--- THE PROBLEM ---
Could you return, exactly as written, every line from the one containing "RFID1 pin IRQ: 10 -> A5" through the last line of the entries below, leaving out the pictures?

--- DATA LISTING ---
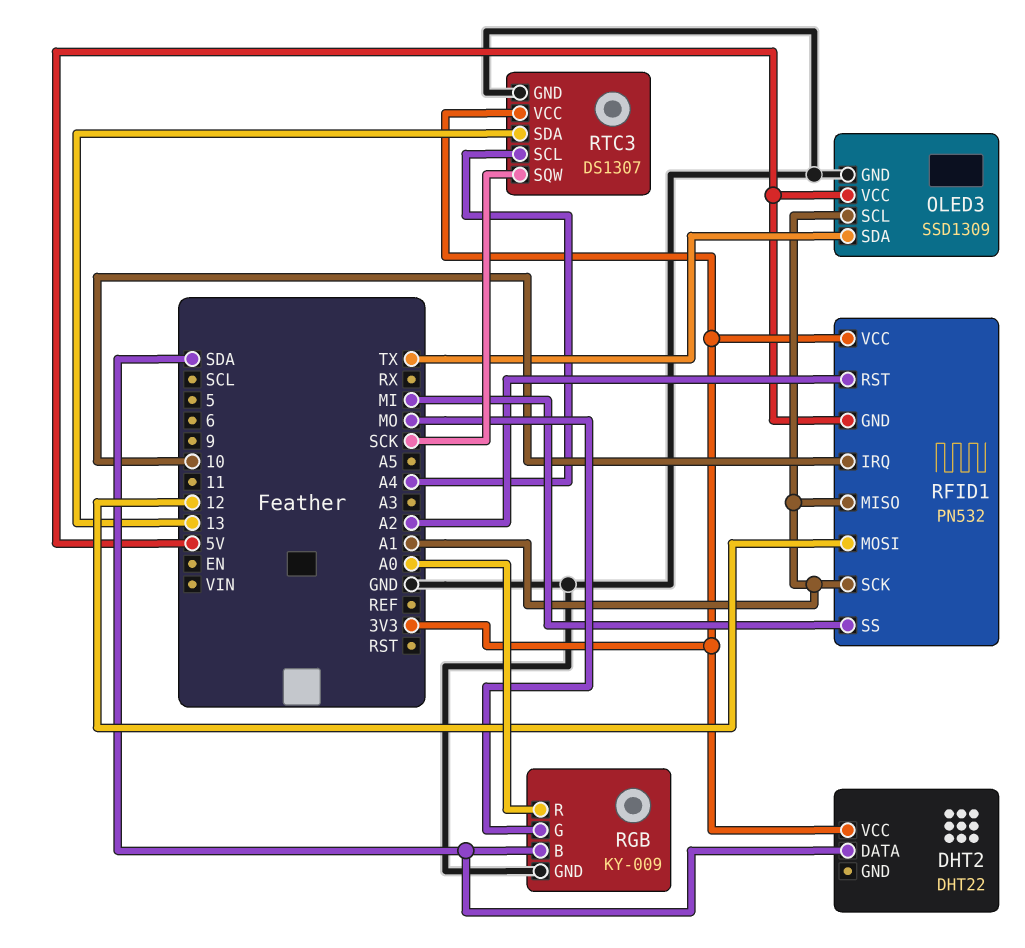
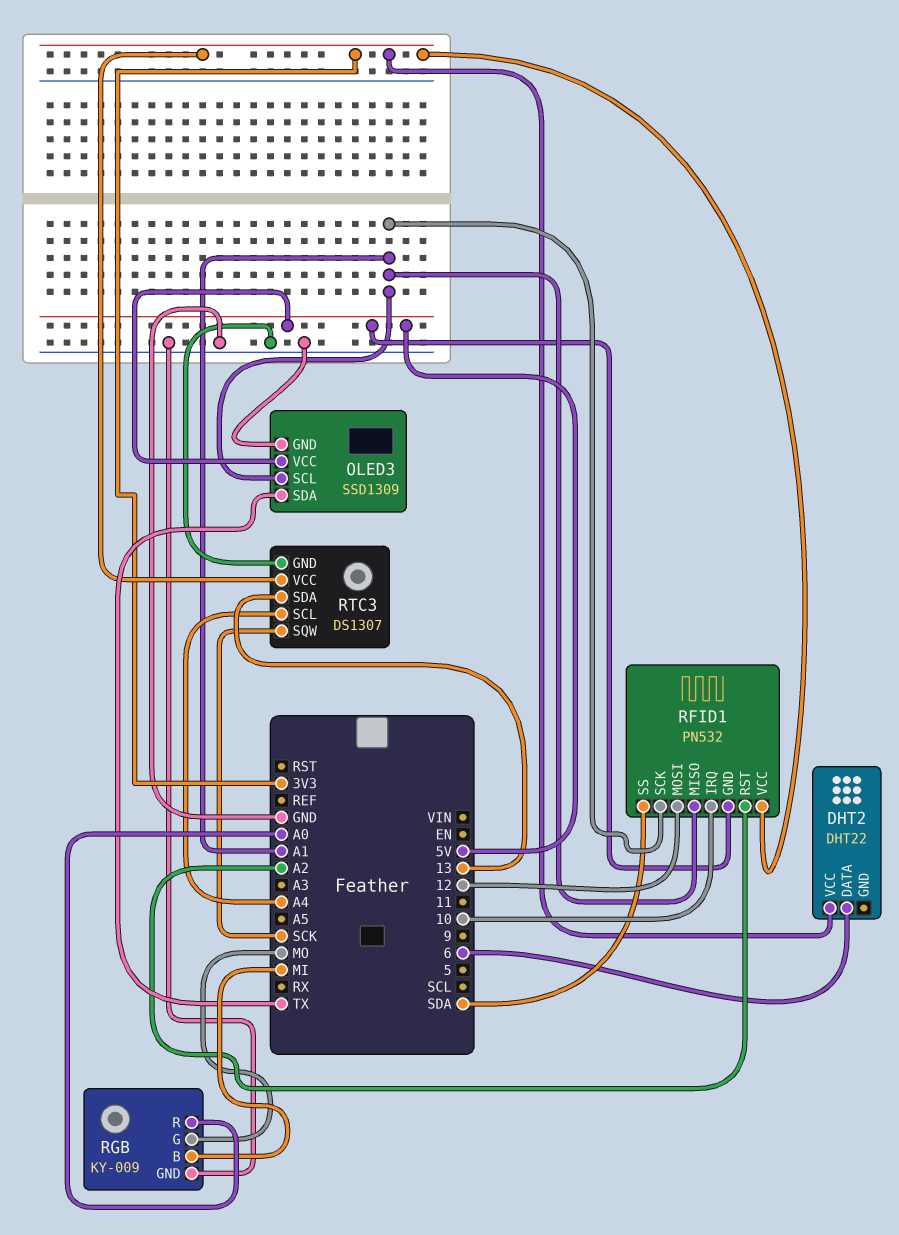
DHT2 pin DATA: SDA -> 6
RFID1 pin SS: MI -> SDA
RGB pin B: SDA -> MI

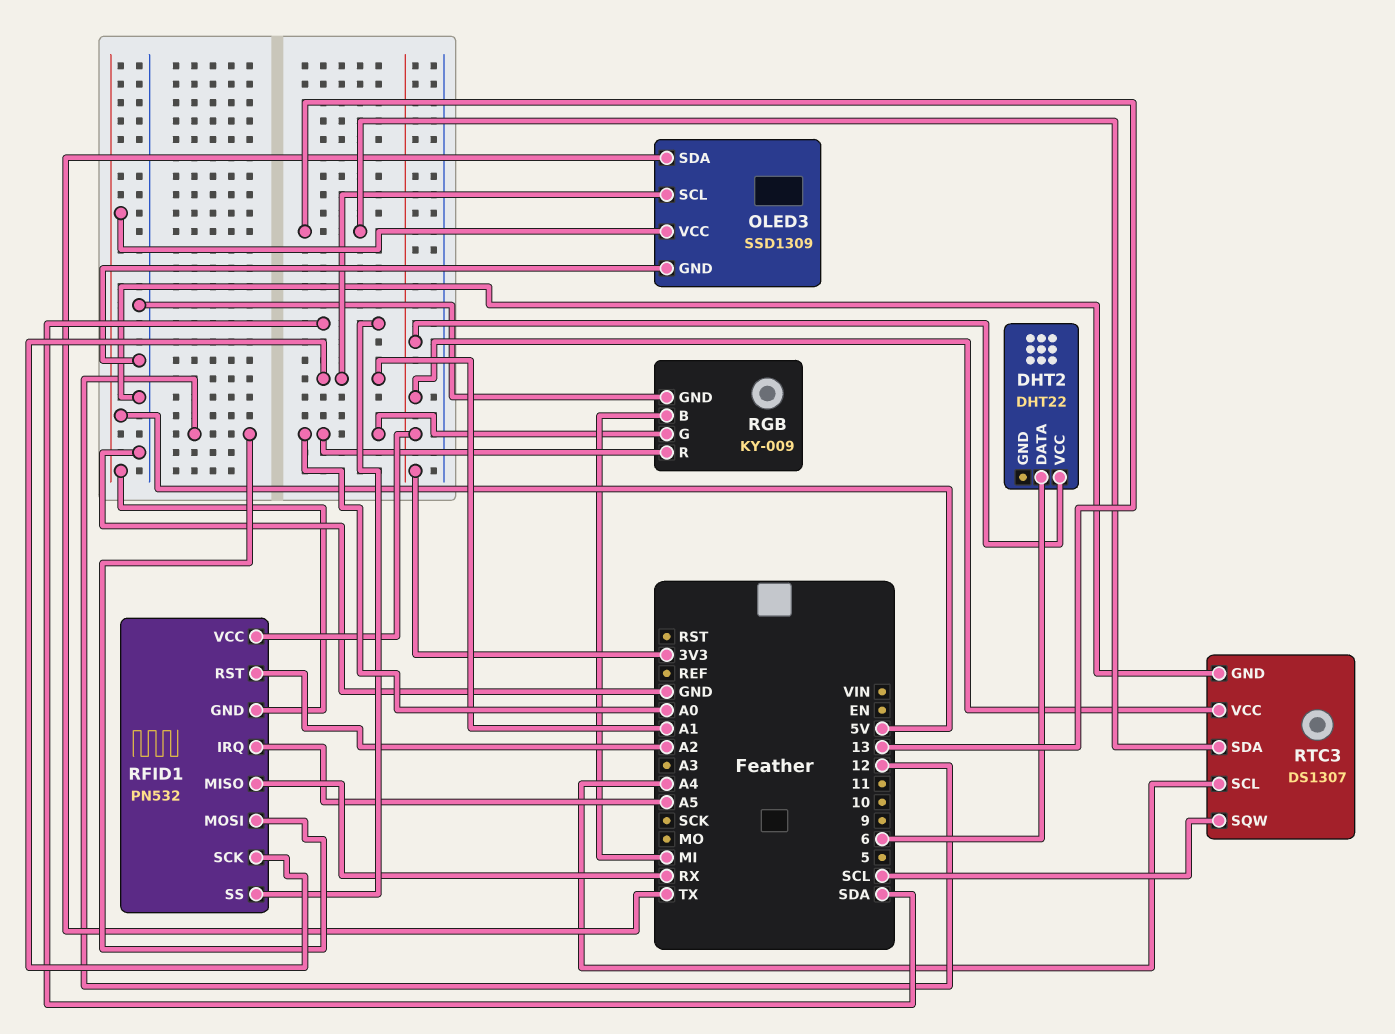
RFID1 pin IRQ: 10 -> A5
RFID1 pin MISO: A1 -> RX
RGB pin G: MO -> A0
RTC3 pin SQW: SCK -> SCL

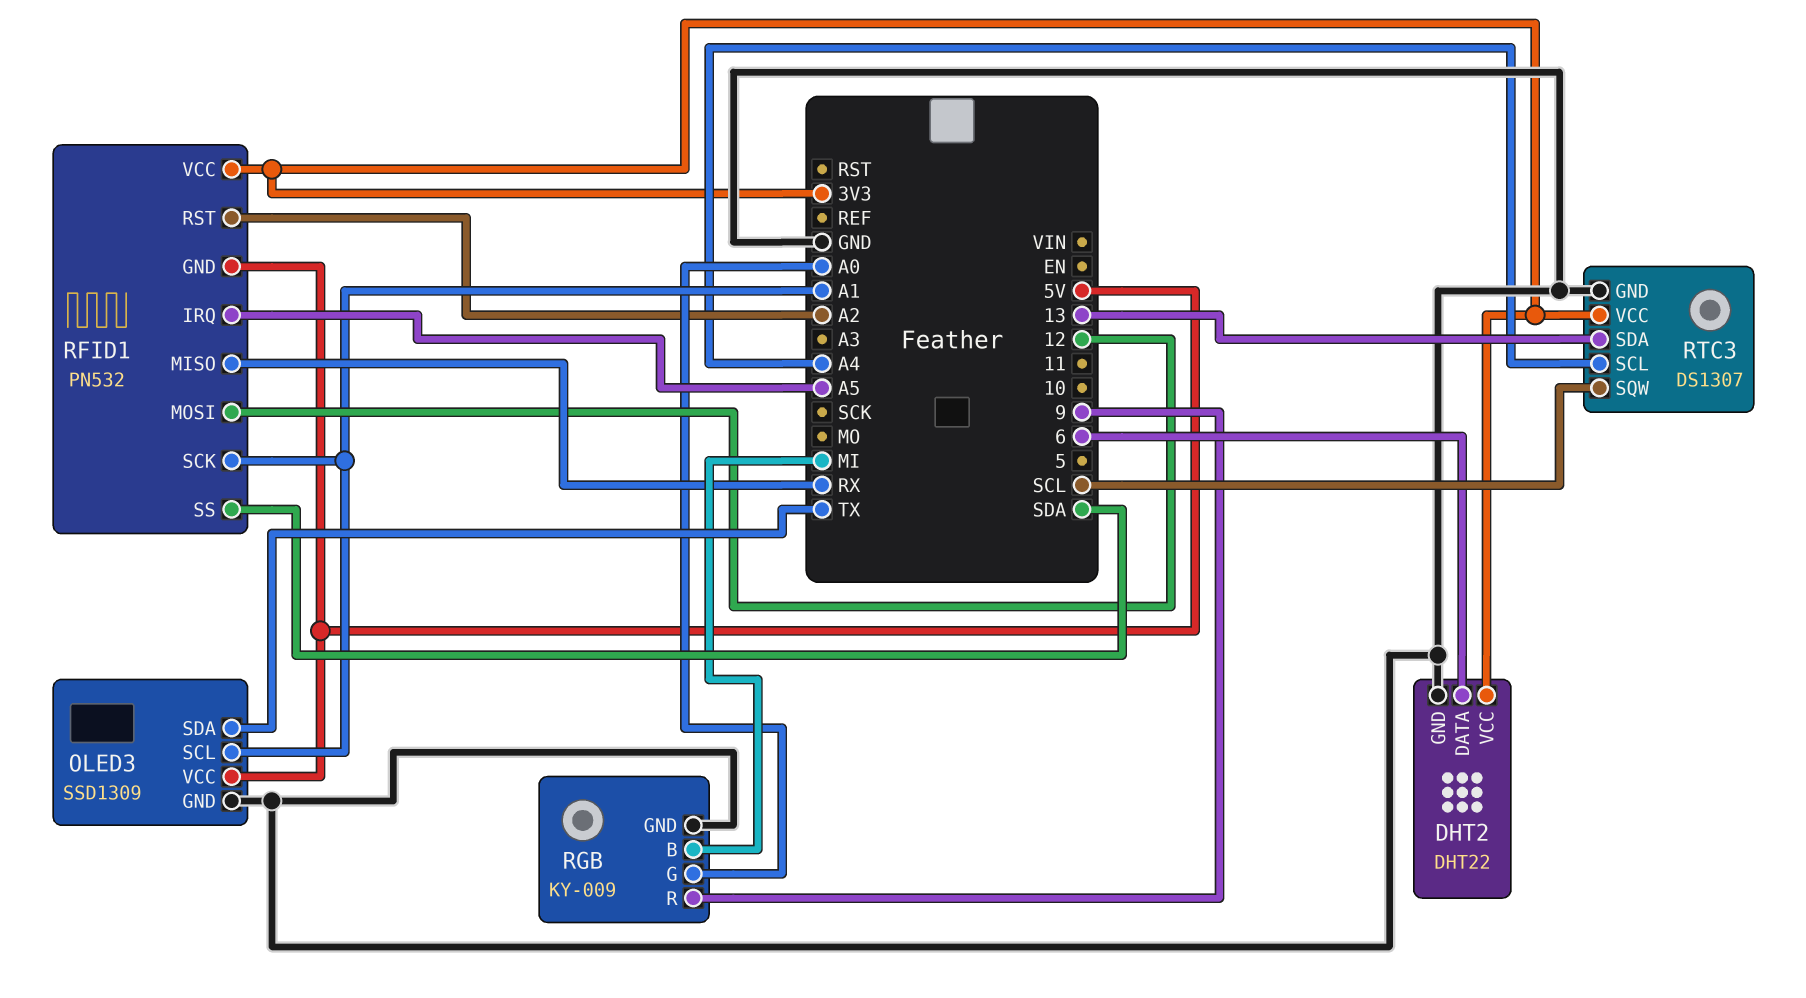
DHT2 pin GND: none -> GND
RGB pin R: A0 -> 9

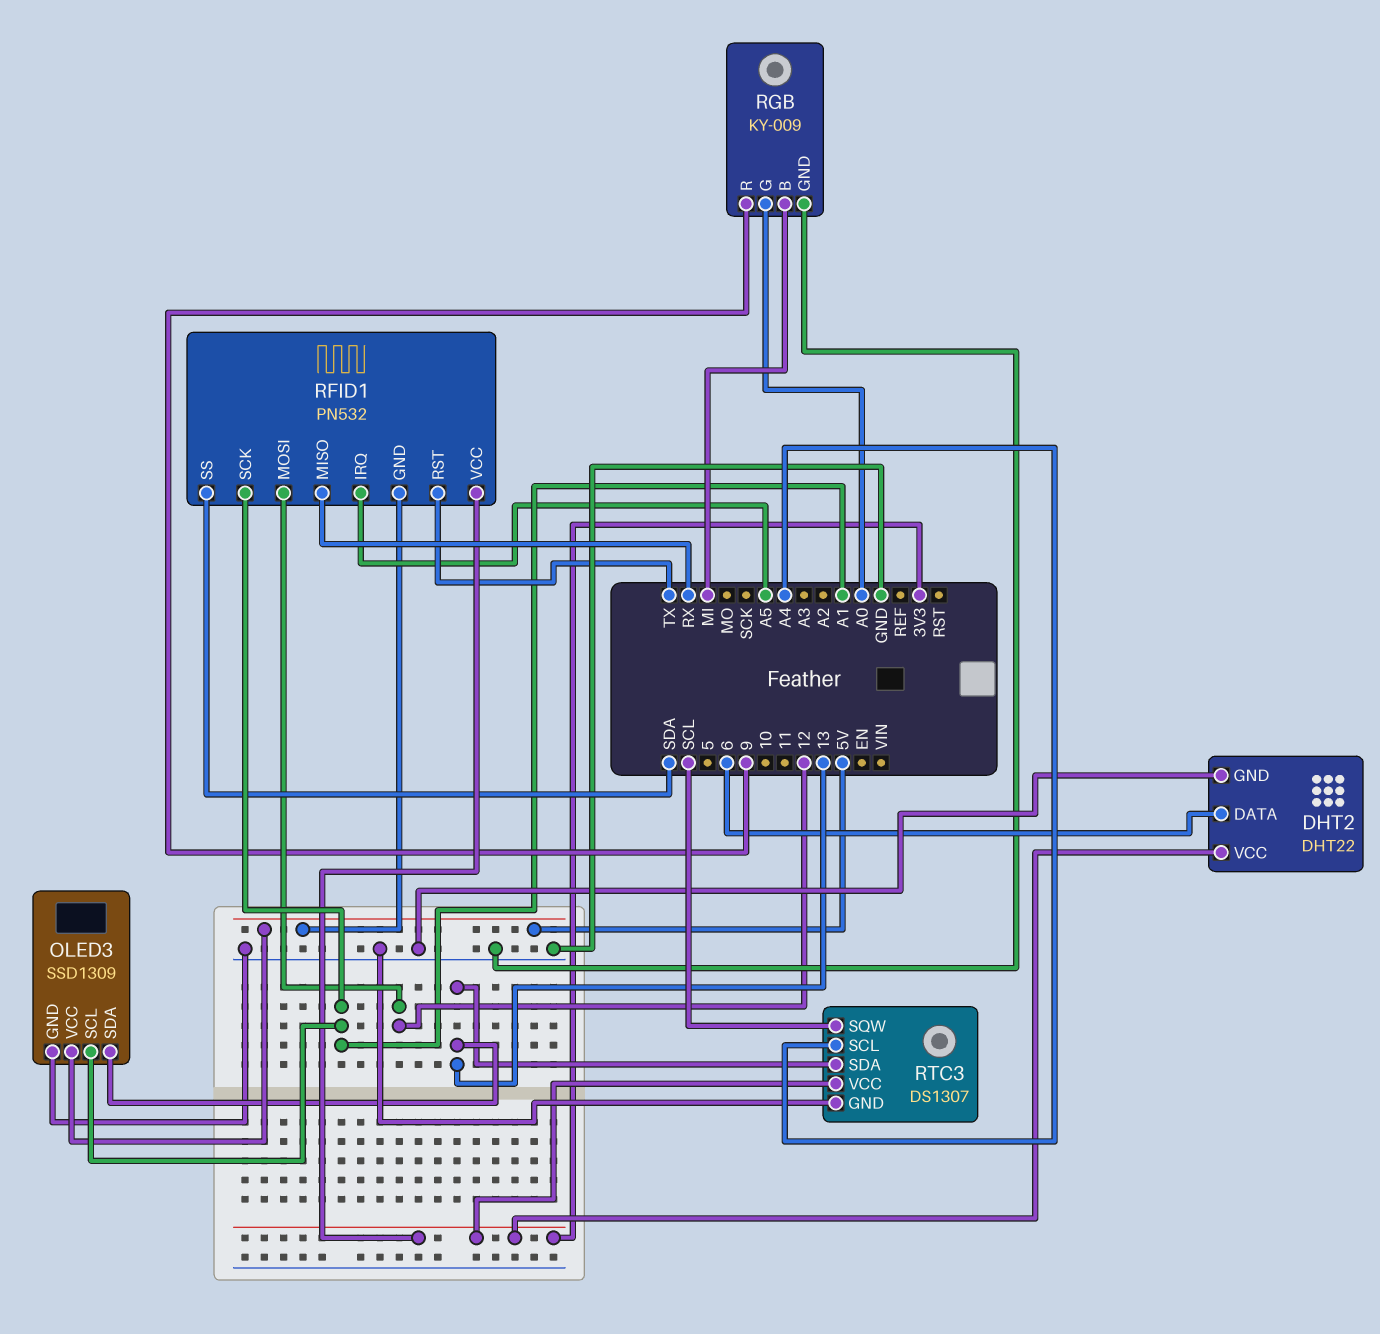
OLED3 pin SDA: TX -> 13
RFID1 pin RST: A2 -> TX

--- ANSWER SPACE ---
RFID1 pin IRQ: 10 -> A5
RFID1 pin MISO: A1 -> RX
RGB pin G: MO -> A0
RTC3 pin SQW: SCK -> SCL

DHT2 pin GND: none -> GND
RGB pin R: A0 -> 9

OLED3 pin SDA: TX -> 13
RFID1 pin RST: A2 -> TX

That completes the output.